● WHAT IS REQUIRED: Leave every picture out and return the rest of the listing verbatim.

● SOURCE INFORMATION:
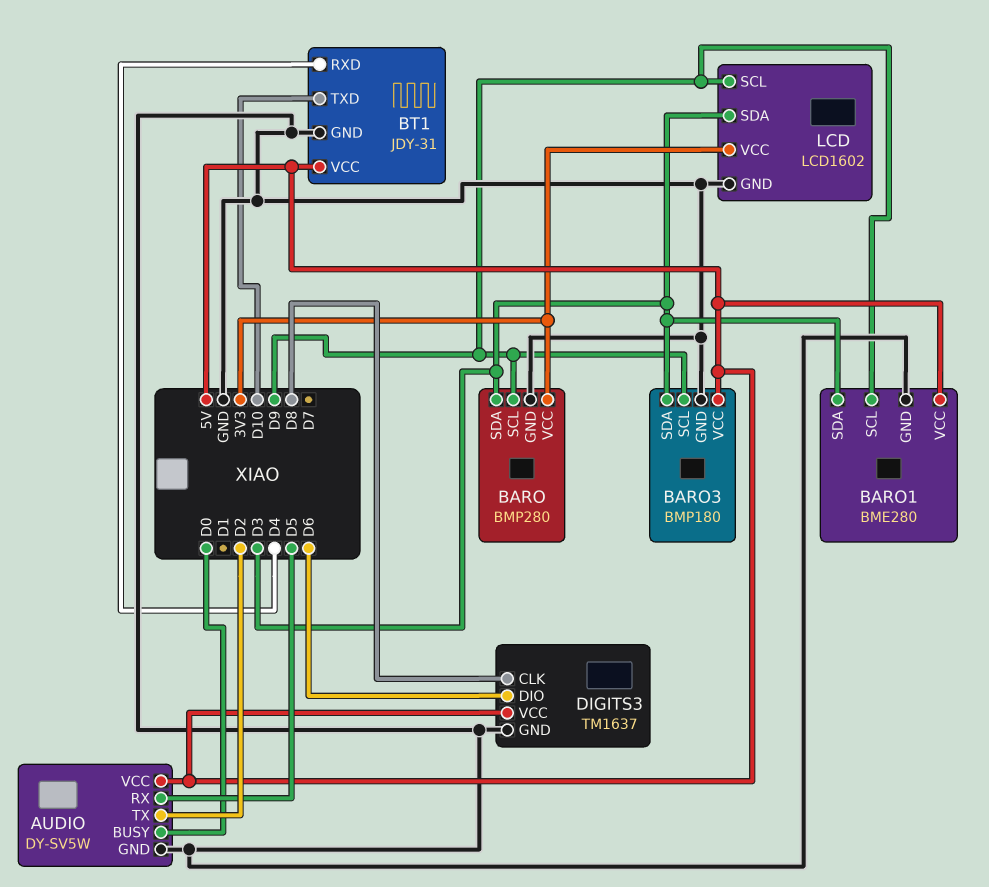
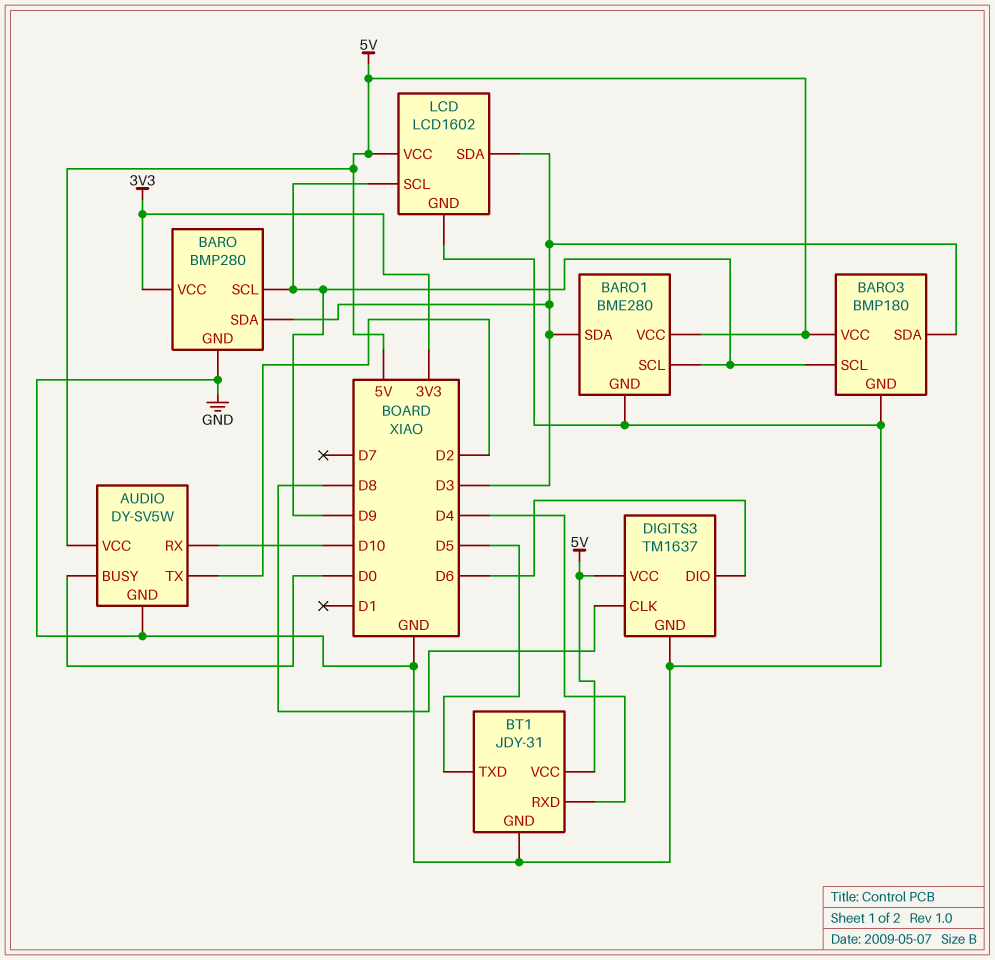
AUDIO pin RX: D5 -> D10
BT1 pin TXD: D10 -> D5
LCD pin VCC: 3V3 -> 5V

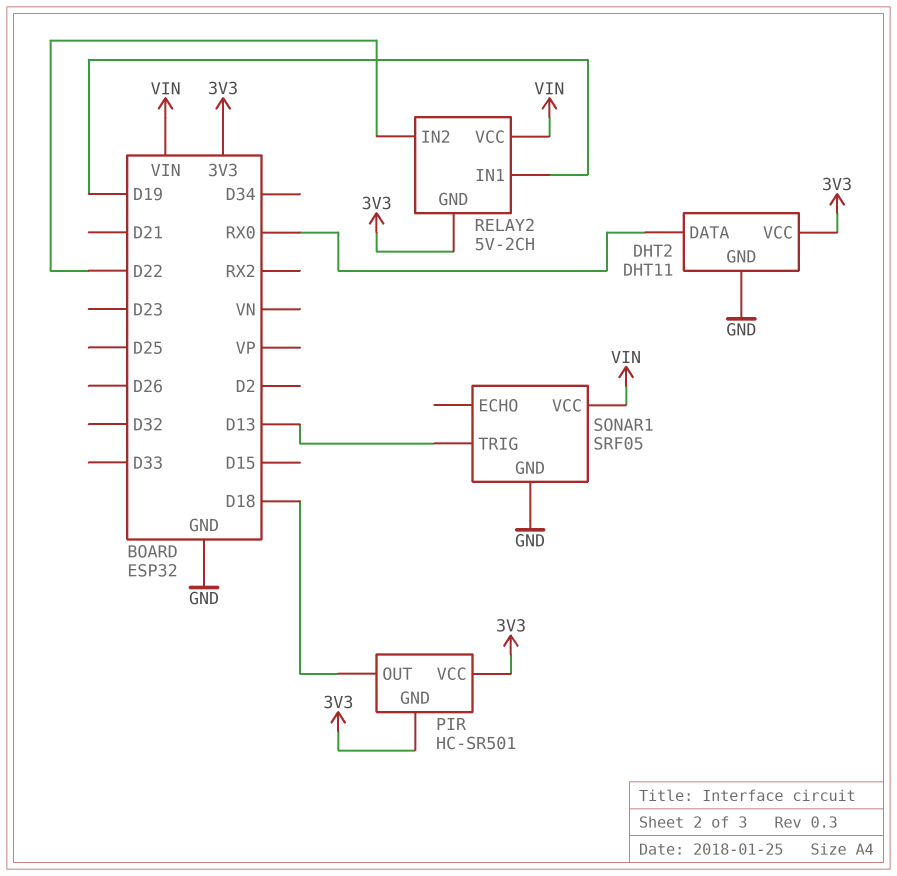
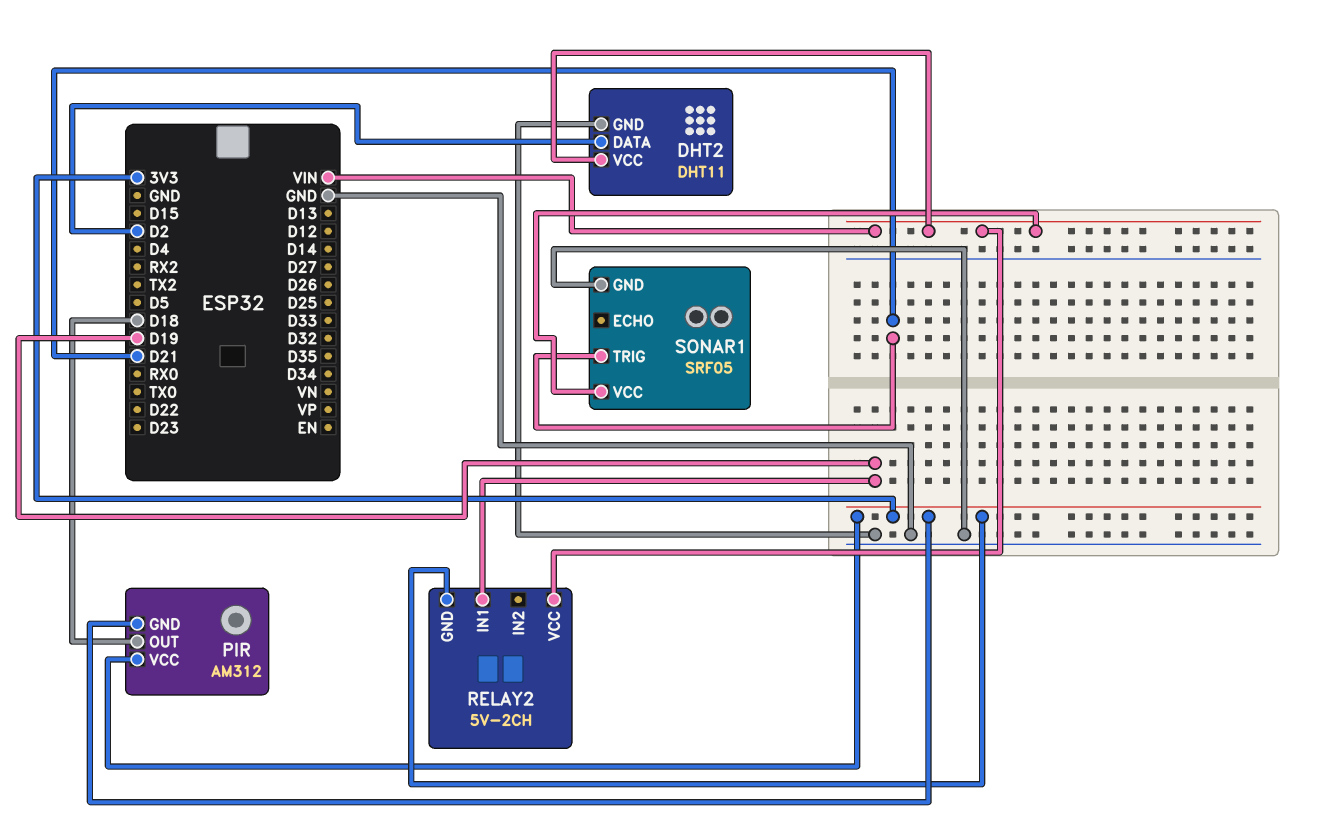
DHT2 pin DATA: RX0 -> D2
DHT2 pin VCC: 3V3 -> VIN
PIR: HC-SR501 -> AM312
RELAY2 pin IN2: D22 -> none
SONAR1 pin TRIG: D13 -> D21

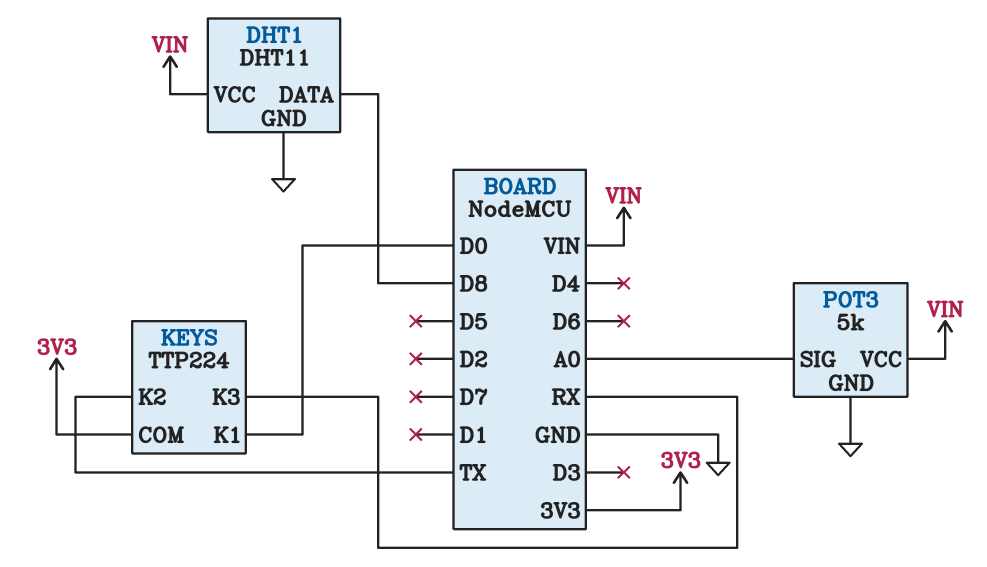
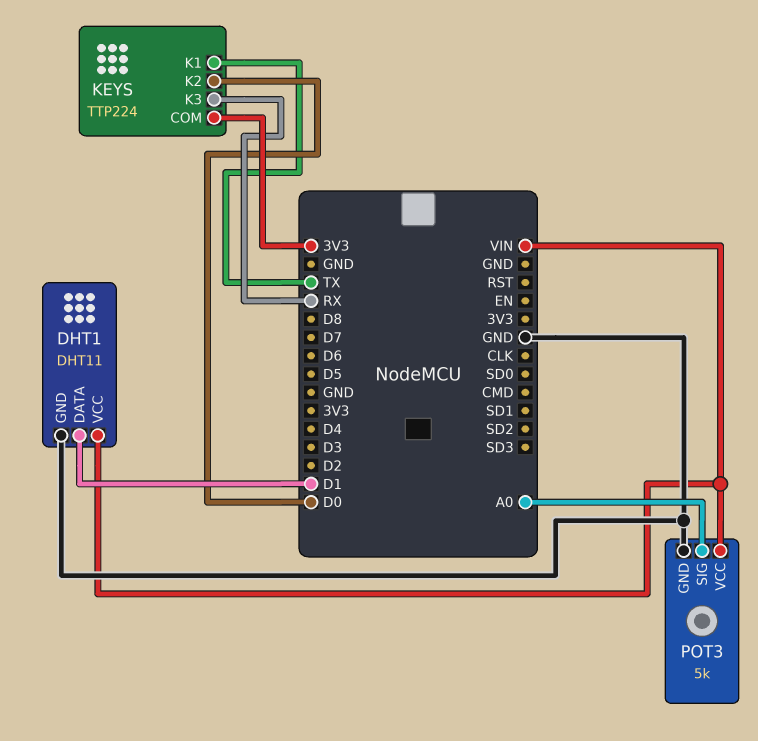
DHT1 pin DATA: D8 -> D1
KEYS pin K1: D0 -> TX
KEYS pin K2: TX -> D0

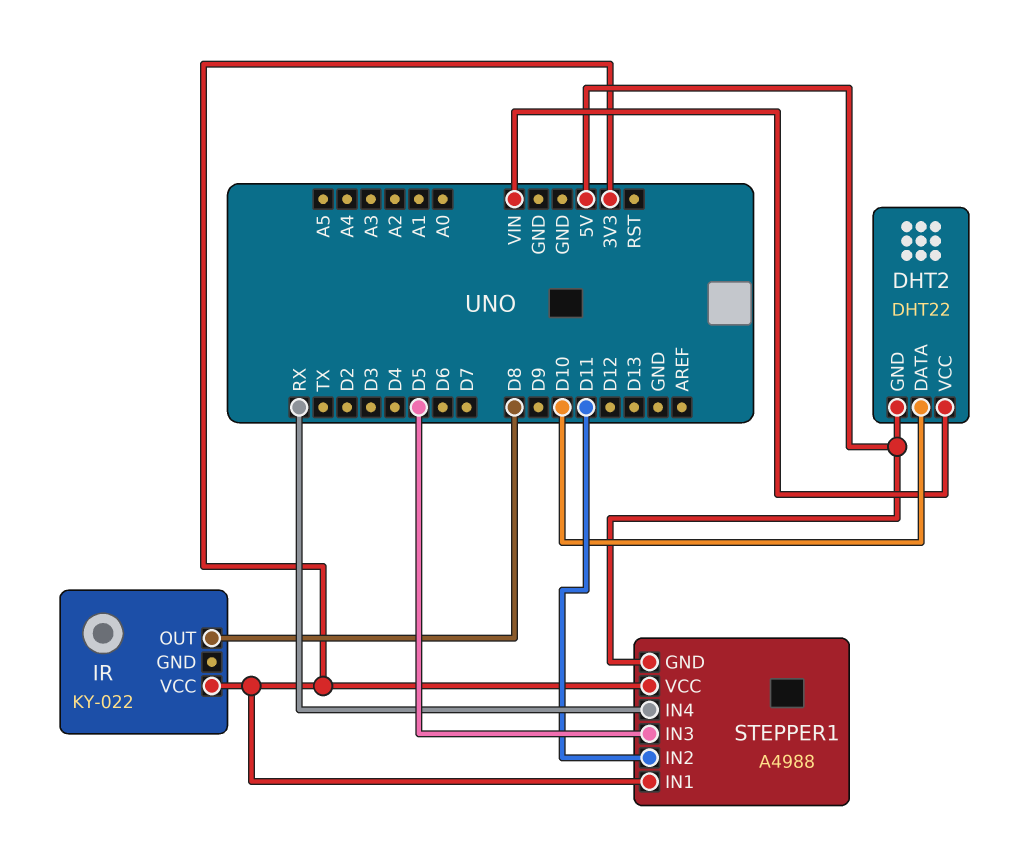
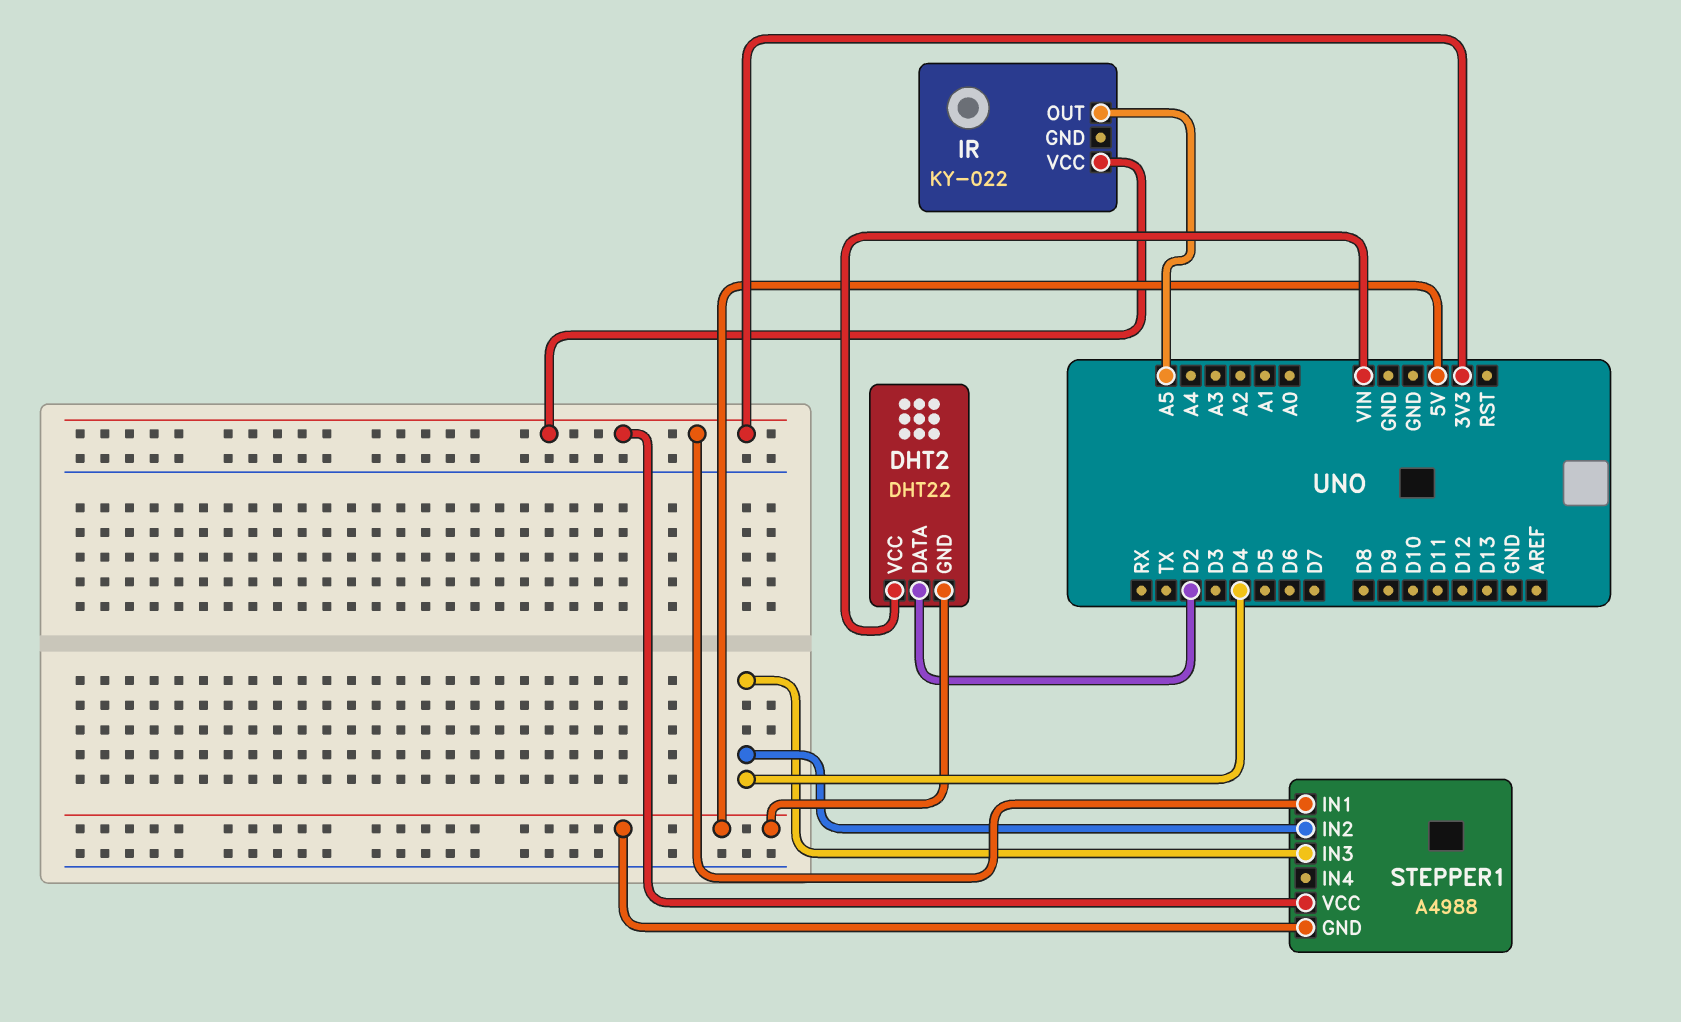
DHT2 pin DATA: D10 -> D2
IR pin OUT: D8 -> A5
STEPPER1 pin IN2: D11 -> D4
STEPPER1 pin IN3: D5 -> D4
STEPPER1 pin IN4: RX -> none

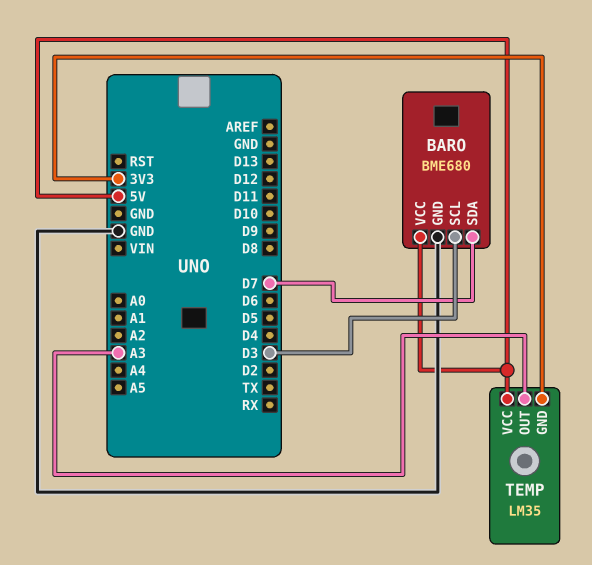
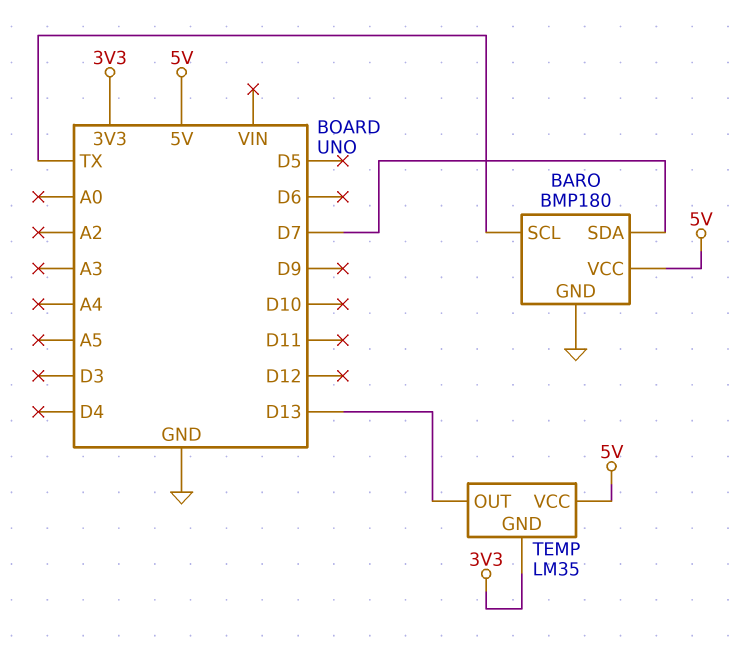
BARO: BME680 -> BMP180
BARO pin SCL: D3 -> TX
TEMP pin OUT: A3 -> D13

● TASK SOLUTION:
AUDIO pin RX: D5 -> D10
BT1 pin TXD: D10 -> D5
LCD pin VCC: 3V3 -> 5V

DHT2 pin DATA: RX0 -> D2
DHT2 pin VCC: 3V3 -> VIN
PIR: HC-SR501 -> AM312
RELAY2 pin IN2: D22 -> none
SONAR1 pin TRIG: D13 -> D21

DHT1 pin DATA: D8 -> D1
KEYS pin K1: D0 -> TX
KEYS pin K2: TX -> D0

DHT2 pin DATA: D10 -> D2
IR pin OUT: D8 -> A5
STEPPER1 pin IN2: D11 -> D4
STEPPER1 pin IN3: D5 -> D4
STEPPER1 pin IN4: RX -> none

BARO: BME680 -> BMP180
BARO pin SCL: D3 -> TX
TEMP pin OUT: A3 -> D13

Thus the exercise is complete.